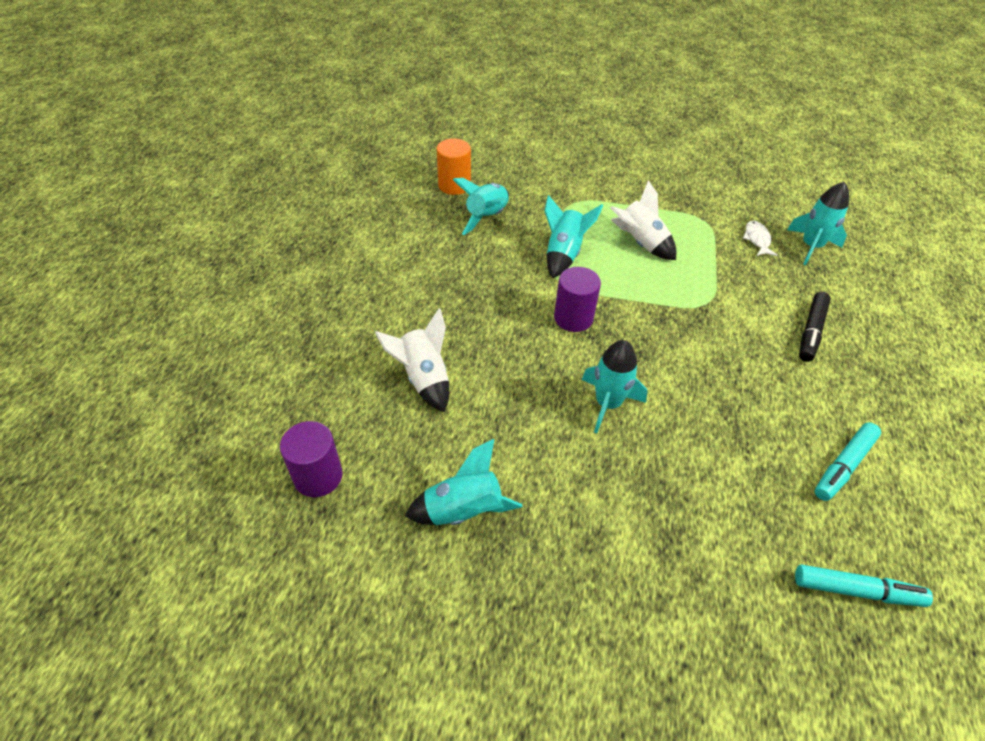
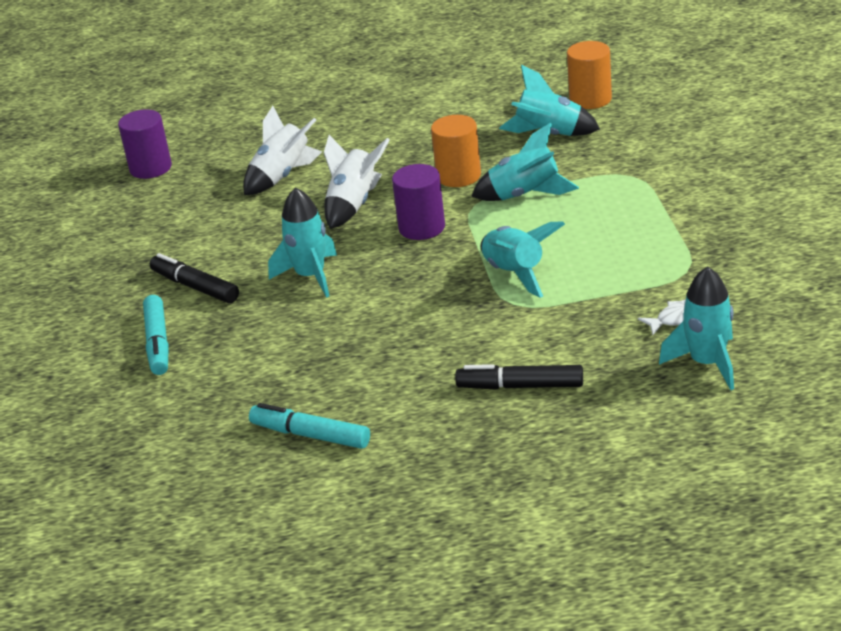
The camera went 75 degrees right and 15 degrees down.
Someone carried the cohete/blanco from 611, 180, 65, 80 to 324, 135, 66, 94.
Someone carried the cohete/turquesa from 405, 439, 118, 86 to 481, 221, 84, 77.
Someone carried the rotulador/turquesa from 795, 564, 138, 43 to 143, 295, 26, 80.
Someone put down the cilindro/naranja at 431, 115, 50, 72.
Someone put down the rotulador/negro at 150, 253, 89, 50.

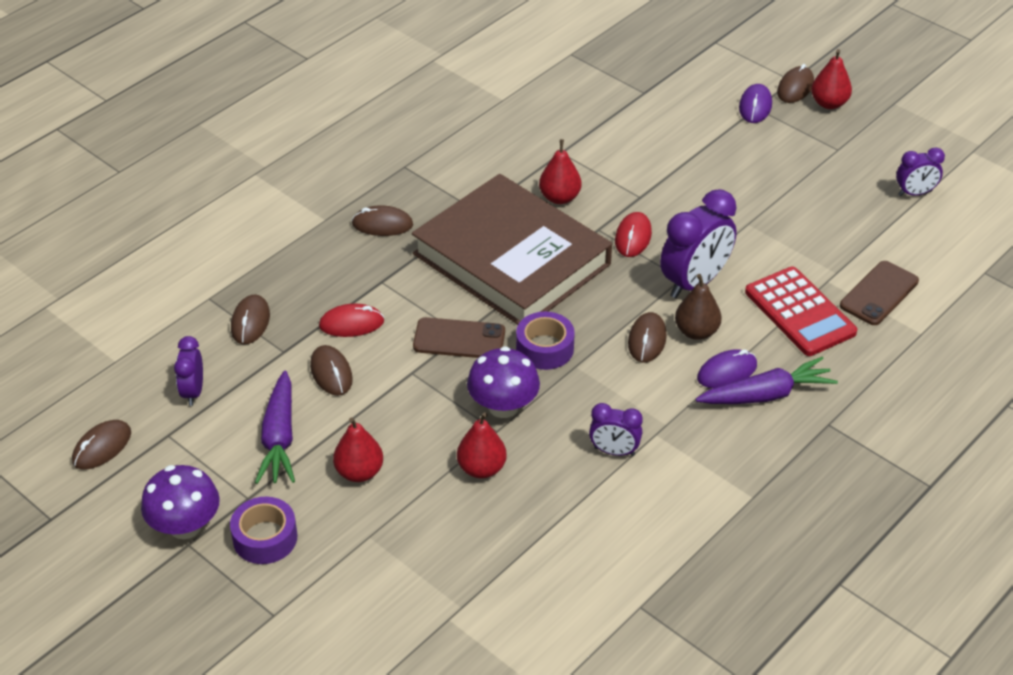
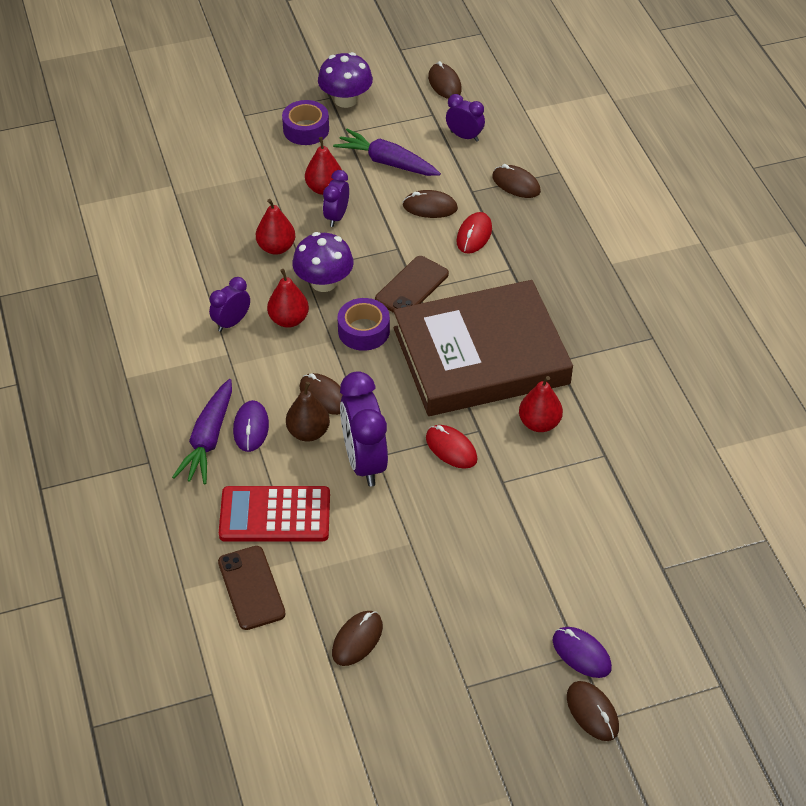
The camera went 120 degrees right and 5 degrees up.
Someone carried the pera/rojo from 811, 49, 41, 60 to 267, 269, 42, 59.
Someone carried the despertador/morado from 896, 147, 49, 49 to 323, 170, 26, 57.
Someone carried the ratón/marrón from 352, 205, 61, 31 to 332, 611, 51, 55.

■ Task objective ■
The answer must repeat every record exactly, with all pictures left out.

■ Result of the exercise ■
The camera went 75 degrees right and 15 degrees down.
Someone carried the cohete/blanco from 611, 180, 65, 80 to 324, 135, 66, 94.
Someone carried the cohete/turquesa from 405, 439, 118, 86 to 481, 221, 84, 77.
Someone carried the rotulador/turquesa from 795, 564, 138, 43 to 143, 295, 26, 80.
Someone put down the cilindro/naranja at 431, 115, 50, 72.
Someone put down the rotulador/negro at 150, 253, 89, 50.

The camera went 120 degrees right and 5 degrees up.
Someone carried the pera/rojo from 811, 49, 41, 60 to 267, 269, 42, 59.
Someone carried the despertador/morado from 896, 147, 49, 49 to 323, 170, 26, 57.
Someone carried the ratón/marrón from 352, 205, 61, 31 to 332, 611, 51, 55.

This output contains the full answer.